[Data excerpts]
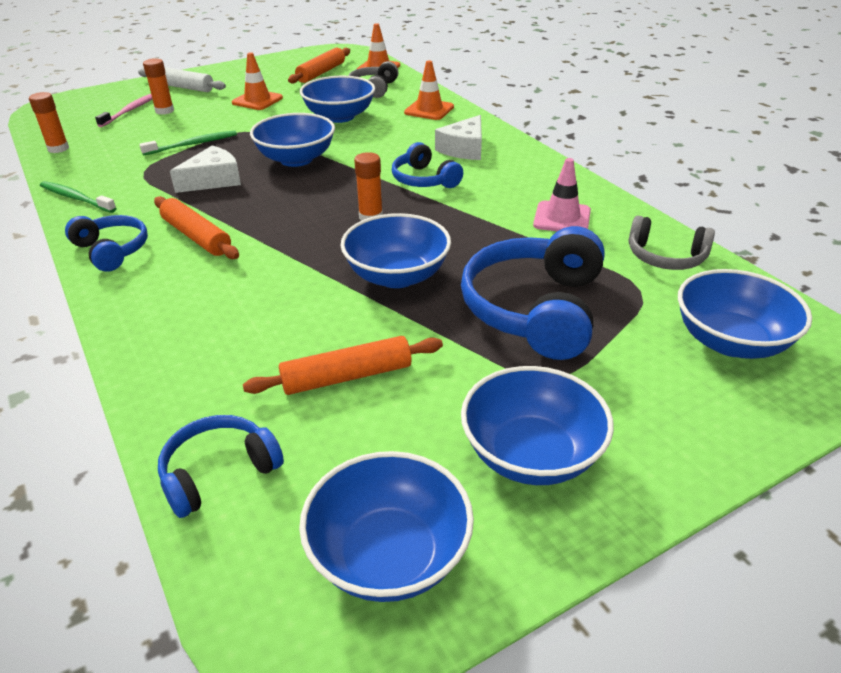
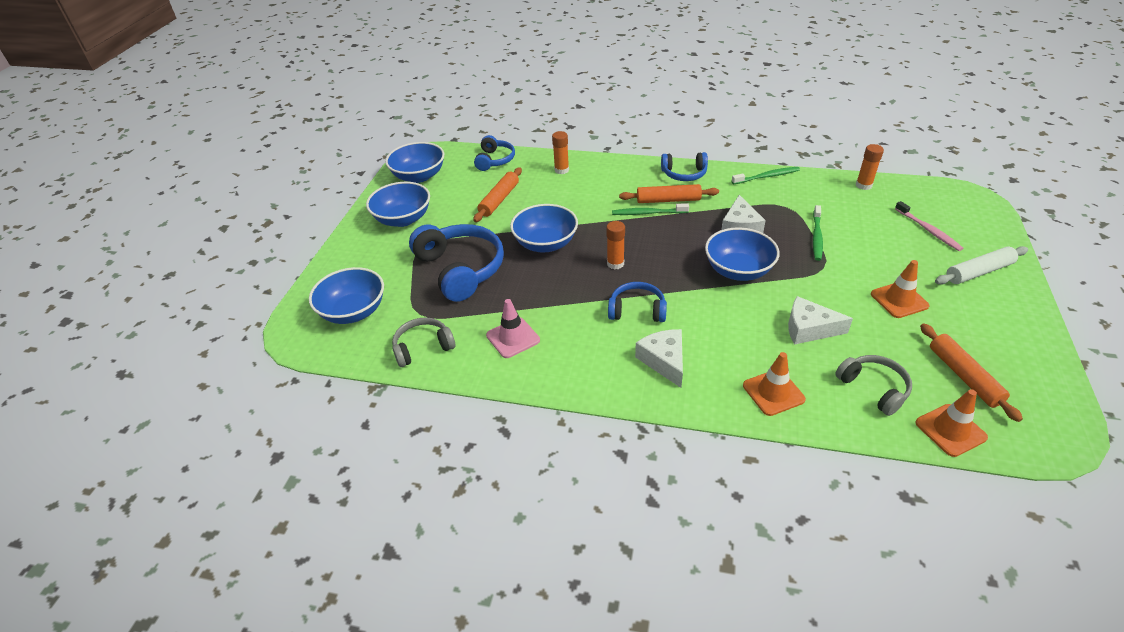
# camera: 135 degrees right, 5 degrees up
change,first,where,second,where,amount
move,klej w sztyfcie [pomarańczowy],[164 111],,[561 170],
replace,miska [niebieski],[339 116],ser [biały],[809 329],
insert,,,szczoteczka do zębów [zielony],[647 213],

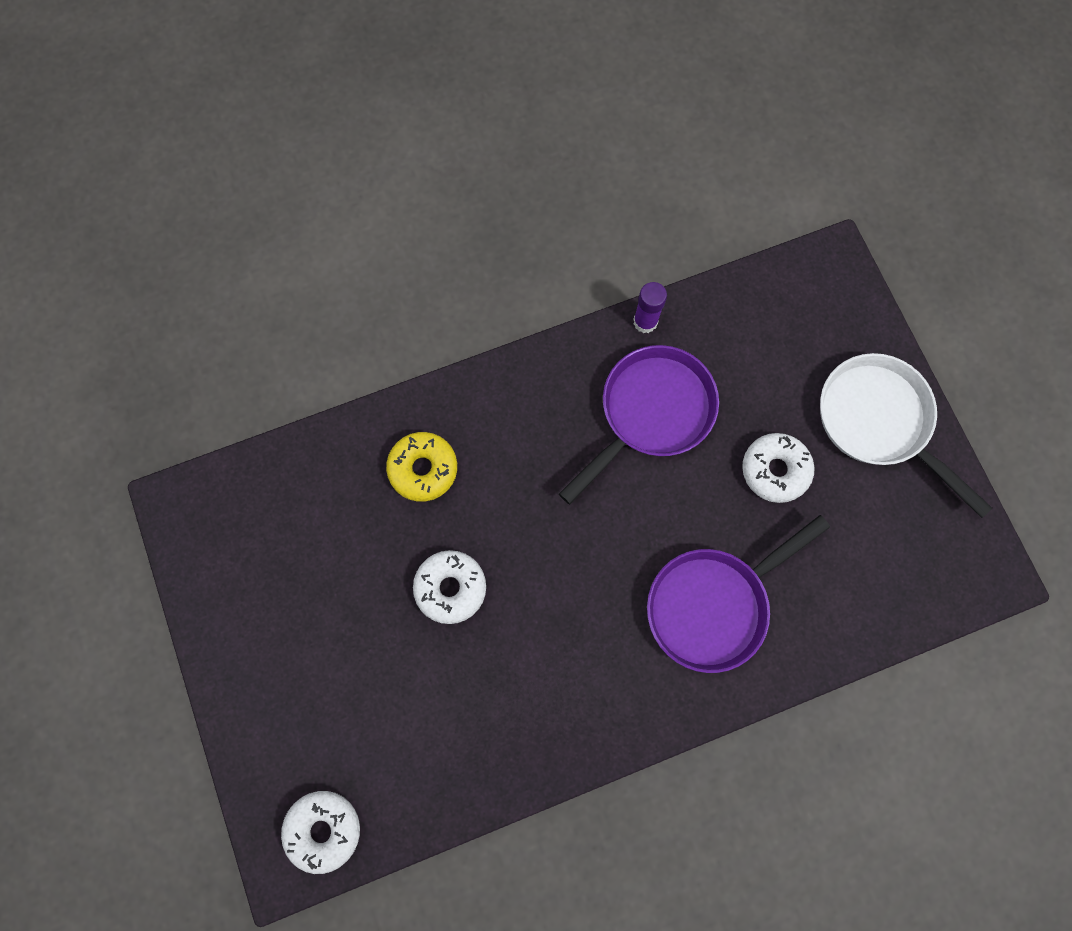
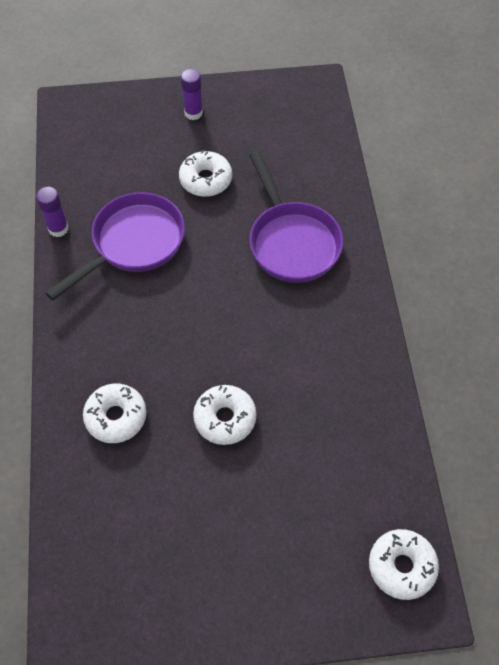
# camera: 75 degrees left, 15 degrees down
change,first,where,second,where,amount
recolor,donut [żółty],[423 469],donut [biały],[116 417],
rotate,patelnia [fioletowy],[650 413],,[133 244],75 degrees clockwise
replace,patelnia [biały],[879 422],klej w sztyfcie [fioletowy],[193 113],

### What you have to do
Give all the entries again exactly, dropping each picture.

### Result of this exercise
# camera: 135 degrees right, 5 degrees up
change,first,where,second,where,amount
move,klej w sztyfcie [pomarańczowy],[164 111],,[561 170],
replace,miska [niebieski],[339 116],ser [biały],[809 329],
insert,,,szczoteczka do zębów [zielony],[647 213],

# camera: 75 degrees left, 15 degrees down
change,first,where,second,where,amount
recolor,donut [żółty],[423 469],donut [biały],[116 417],
rotate,patelnia [fioletowy],[650 413],,[133 244],75 degrees clockwise
replace,patelnia [biały],[879 422],klej w sztyfcie [fioletowy],[193 113],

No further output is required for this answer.